STORED RECORDS:
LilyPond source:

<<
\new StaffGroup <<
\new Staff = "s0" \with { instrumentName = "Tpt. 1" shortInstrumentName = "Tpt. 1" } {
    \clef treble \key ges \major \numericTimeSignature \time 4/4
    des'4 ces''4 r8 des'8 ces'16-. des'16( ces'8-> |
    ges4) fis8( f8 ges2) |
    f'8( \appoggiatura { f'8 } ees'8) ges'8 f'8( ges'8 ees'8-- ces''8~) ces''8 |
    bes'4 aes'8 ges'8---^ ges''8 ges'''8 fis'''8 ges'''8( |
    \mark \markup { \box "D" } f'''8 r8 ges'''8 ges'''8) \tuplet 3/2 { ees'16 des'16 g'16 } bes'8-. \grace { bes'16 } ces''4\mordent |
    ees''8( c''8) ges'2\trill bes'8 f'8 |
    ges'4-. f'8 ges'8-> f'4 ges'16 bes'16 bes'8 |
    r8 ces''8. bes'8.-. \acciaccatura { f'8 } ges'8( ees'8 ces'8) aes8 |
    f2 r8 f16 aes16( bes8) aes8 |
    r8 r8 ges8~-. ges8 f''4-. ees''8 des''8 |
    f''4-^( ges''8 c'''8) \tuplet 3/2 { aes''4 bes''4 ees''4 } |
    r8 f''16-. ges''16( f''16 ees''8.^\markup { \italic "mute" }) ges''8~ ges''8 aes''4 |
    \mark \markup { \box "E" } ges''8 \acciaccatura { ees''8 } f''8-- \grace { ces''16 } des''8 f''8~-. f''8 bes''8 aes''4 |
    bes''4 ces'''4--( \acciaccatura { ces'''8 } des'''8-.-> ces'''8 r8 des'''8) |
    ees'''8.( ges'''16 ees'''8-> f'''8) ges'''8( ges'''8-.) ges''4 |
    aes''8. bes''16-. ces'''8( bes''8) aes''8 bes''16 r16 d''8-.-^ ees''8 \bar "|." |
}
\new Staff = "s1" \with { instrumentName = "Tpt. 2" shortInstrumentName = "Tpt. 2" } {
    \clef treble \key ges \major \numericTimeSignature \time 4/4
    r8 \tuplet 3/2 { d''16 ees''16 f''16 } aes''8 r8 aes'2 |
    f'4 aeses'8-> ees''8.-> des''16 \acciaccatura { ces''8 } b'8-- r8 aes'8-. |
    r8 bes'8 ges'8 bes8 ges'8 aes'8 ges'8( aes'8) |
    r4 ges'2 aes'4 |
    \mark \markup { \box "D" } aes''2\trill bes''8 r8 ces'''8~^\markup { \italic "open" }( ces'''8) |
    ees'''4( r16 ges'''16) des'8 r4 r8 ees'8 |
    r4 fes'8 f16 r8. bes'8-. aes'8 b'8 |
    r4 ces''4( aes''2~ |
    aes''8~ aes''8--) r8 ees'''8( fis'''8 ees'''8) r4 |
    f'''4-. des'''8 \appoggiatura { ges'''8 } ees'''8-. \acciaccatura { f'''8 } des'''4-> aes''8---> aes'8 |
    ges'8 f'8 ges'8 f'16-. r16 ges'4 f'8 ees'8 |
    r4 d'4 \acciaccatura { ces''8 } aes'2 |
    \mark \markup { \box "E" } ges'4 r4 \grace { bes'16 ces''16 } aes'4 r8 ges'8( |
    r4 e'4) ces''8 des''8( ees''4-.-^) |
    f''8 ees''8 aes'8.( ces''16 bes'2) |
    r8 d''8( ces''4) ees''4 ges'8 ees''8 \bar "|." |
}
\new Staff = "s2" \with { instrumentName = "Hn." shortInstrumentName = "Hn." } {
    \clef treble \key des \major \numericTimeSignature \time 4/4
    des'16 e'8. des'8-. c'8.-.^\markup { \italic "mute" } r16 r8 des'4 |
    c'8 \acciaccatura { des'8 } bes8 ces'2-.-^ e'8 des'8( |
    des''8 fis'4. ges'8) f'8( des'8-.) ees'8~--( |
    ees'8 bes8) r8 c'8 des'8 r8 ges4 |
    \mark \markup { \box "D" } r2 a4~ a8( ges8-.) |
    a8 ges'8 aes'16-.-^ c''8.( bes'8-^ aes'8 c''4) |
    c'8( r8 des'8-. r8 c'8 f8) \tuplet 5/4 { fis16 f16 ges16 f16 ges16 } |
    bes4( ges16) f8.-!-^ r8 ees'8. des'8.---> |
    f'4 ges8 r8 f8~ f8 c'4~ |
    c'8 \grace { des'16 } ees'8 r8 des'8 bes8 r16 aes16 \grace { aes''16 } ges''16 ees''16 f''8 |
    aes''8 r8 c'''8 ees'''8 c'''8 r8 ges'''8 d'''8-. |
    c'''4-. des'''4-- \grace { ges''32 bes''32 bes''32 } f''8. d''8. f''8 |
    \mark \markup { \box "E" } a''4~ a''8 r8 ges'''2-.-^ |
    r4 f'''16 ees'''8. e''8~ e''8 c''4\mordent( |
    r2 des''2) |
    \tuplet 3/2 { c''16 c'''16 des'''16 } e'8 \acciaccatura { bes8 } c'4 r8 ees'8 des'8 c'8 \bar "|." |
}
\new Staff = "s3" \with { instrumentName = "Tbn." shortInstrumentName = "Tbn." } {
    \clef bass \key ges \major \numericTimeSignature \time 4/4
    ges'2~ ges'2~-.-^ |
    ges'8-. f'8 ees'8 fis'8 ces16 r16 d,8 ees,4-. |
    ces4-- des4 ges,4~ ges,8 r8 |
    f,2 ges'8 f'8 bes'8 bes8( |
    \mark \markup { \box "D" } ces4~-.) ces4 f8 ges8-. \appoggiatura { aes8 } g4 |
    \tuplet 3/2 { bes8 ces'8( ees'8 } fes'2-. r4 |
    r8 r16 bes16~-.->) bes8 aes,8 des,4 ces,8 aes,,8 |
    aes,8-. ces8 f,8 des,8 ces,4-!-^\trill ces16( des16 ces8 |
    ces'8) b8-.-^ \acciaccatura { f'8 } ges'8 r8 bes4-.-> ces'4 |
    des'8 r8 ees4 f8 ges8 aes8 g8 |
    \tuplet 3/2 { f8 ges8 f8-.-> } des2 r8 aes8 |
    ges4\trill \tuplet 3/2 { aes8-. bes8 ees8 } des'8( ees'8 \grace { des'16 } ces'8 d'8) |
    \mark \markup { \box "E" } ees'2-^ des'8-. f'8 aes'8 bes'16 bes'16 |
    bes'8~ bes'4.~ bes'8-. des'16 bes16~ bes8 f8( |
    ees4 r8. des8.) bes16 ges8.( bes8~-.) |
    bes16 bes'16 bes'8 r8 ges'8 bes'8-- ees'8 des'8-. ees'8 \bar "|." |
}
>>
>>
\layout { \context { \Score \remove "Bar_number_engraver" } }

THE PROBLEM: Collect each line in the entries above that contains the string "acciaccatura", reproducing every such line in full.

ANSWER TO THE TASK:
    r8 ces''8. bes'8.-. \acciaccatura { f'8 } ges'8( ees'8 ces'8) aes8 |
    \mark \markup { \box "E" } ges''8 \acciaccatura { ees''8 } f''8-- \grace { ces''16 } des''8 f''8~-. f''8 bes''8 aes''4 |
    bes''4 ces'''4--( \acciaccatura { ces'''8 } des'''8-.-> ces'''8 r8 des'''8) |
    f'4 aeses'8-> ees''8.-> des''16 \acciaccatura { ces''8 } b'8-- r8 aes'8-. |
    f'''4-. des'''8 \appoggiatura { ges'''8 } ees'''8-. \acciaccatura { f'''8 } des'''4-> aes''8---> aes'8 |
    r4 d'4 \acciaccatura { ces''8 } aes'2 |
    c'8 \acciaccatura { des'8 } bes8 ces'2-.-^ e'8 des'8( |
    \tuplet 3/2 { c''16 c'''16 des'''16 } e'8 \acciaccatura { bes8 } c'4 r8 ees'8 des'8 c'8 \bar "|." |
    ces'8) b8-.-^ \acciaccatura { f'8 } ges'8 r8 bes4-.-> ces'4 |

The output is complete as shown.